## Aim of the exercise:
Copy every record word for word. The images stay behind.

◆ ◆ ◆

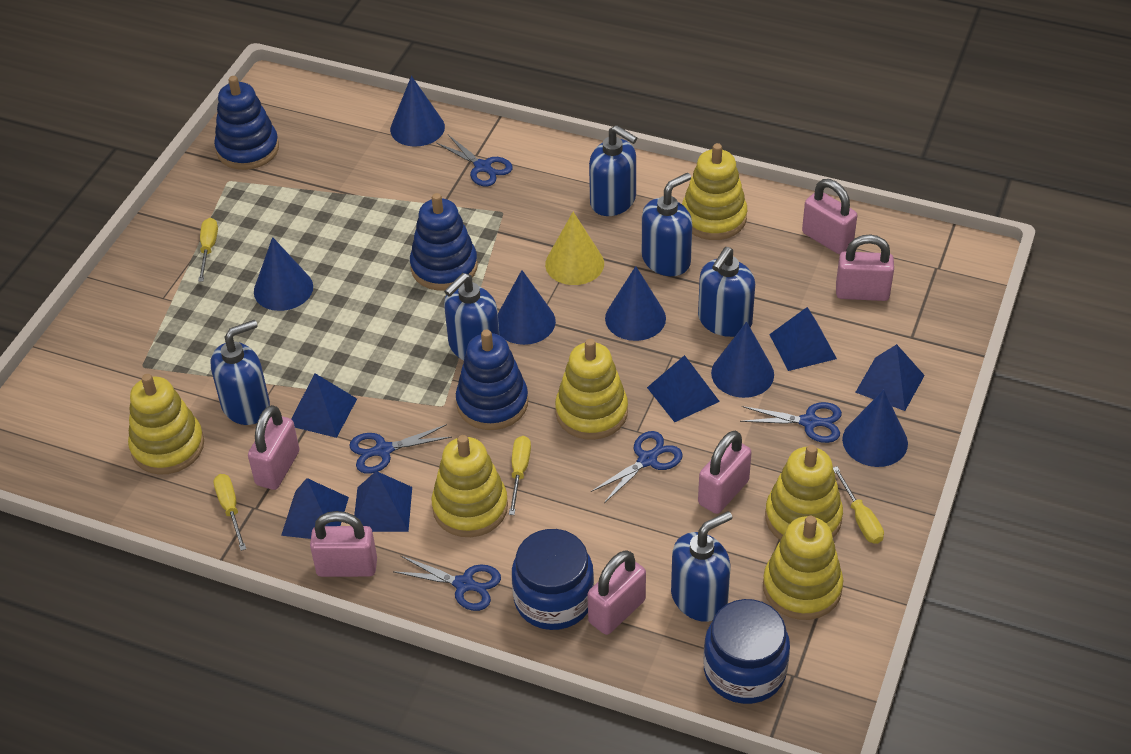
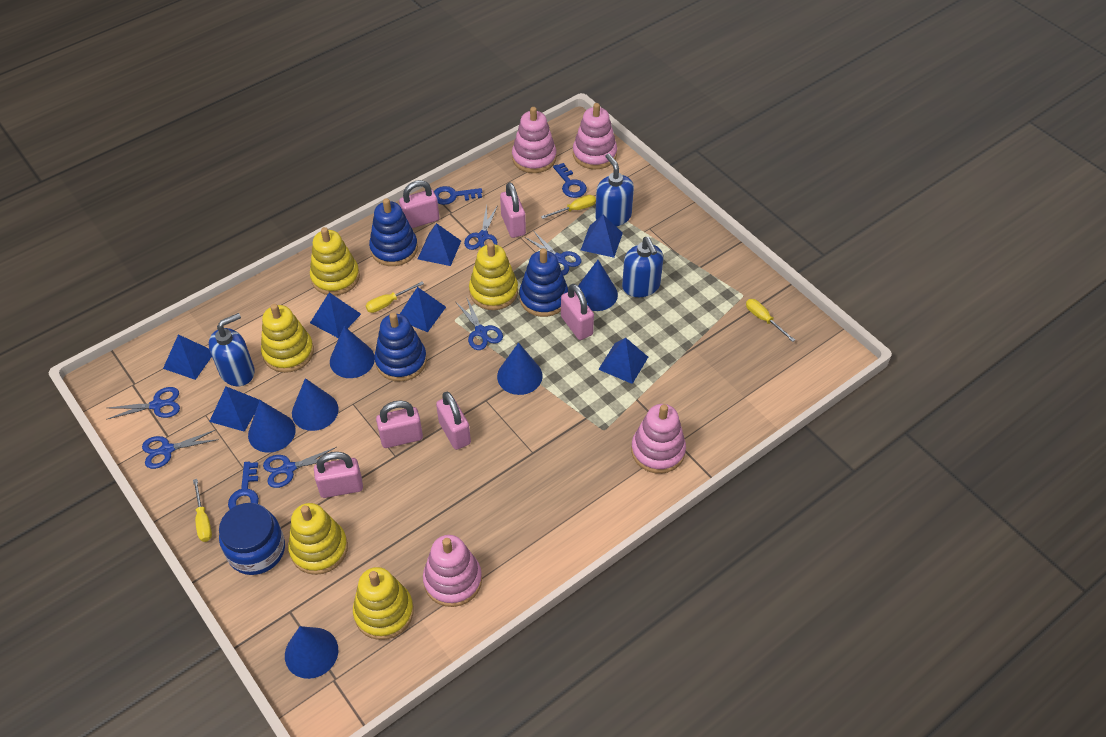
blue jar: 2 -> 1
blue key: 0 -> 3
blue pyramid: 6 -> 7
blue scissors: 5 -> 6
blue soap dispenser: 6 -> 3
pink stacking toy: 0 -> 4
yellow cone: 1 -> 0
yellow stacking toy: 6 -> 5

◆ ◆ ◆

## Written response:
blue jar: 2 -> 1
blue key: 0 -> 3
blue pyramid: 6 -> 7
blue scissors: 5 -> 6
blue soap dispenser: 6 -> 3
pink stacking toy: 0 -> 4
yellow cone: 1 -> 0
yellow stacking toy: 6 -> 5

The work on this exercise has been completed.